» **What you are asked to do**
Wherever the word "degrees" occurs in the lines below, copy the whole line.

» **Task input**
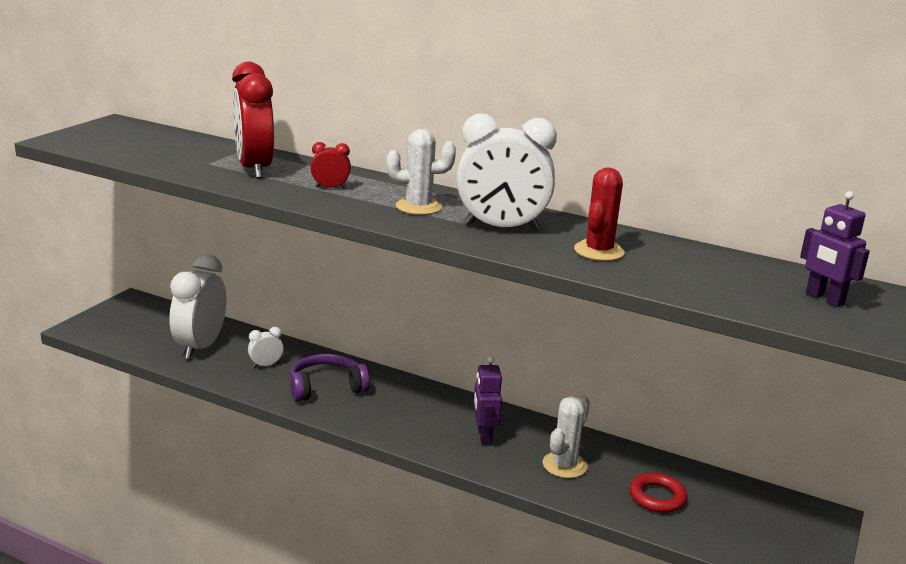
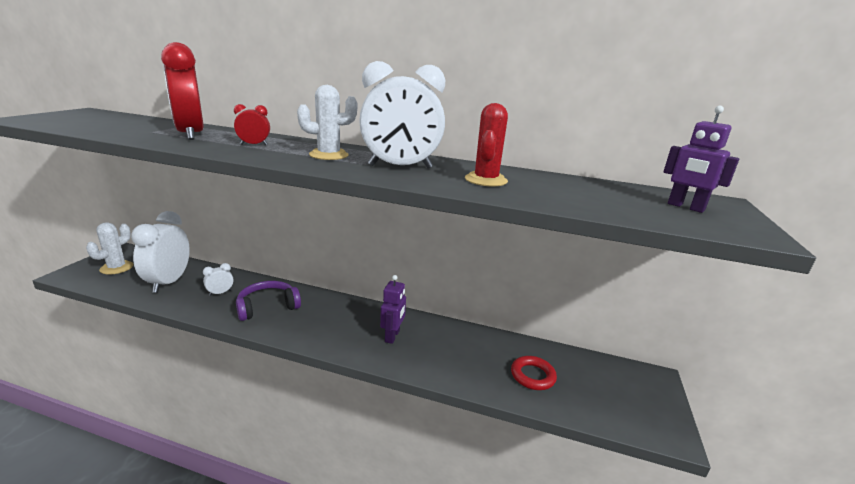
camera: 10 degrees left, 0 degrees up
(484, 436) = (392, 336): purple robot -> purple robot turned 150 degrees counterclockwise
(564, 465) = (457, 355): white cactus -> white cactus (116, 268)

---

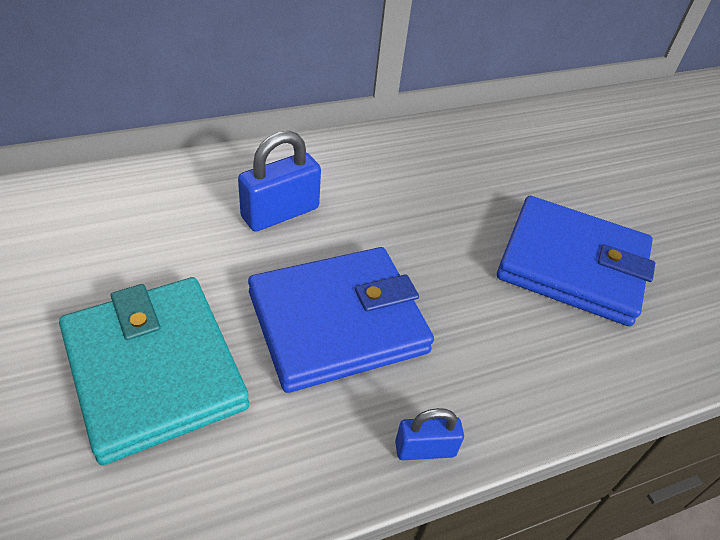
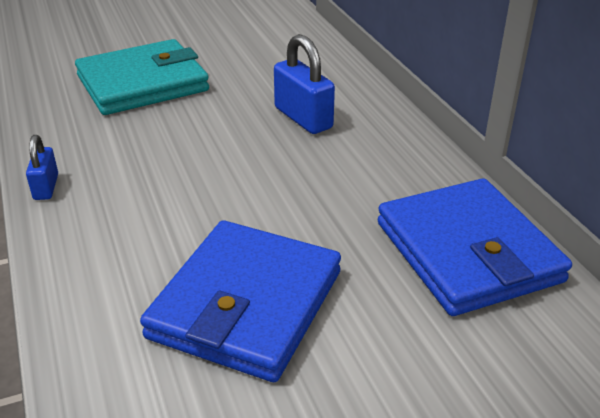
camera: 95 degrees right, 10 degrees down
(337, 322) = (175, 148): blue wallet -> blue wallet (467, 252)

--

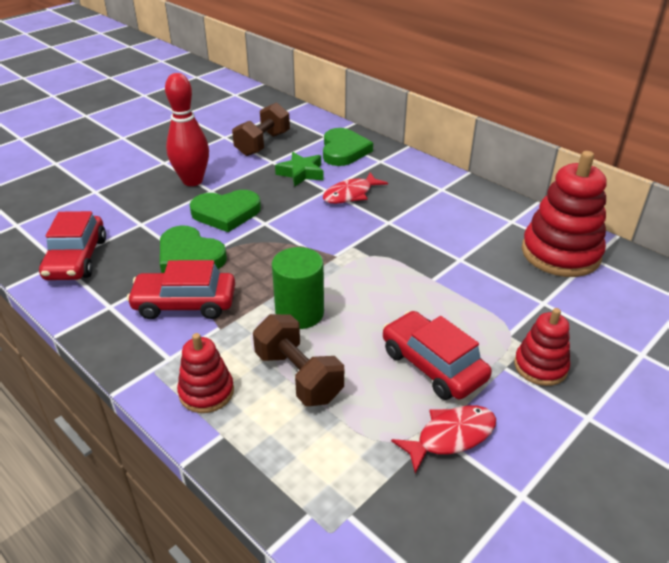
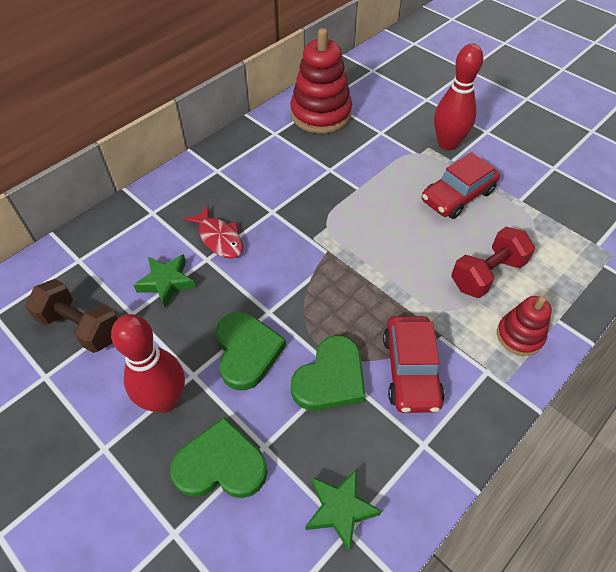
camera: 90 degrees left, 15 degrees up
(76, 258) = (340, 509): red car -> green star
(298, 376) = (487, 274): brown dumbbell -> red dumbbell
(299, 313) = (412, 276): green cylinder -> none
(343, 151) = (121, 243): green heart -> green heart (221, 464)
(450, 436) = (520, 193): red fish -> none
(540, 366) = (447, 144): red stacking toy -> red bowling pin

» **Exercise result**
camera: 10 degrees left, 0 degrees up
(484, 436) = (392, 336): purple robot -> purple robot turned 150 degrees counterclockwise
camera: 95 degrees right, 10 degrees down
camera: 90 degrees left, 15 degrees up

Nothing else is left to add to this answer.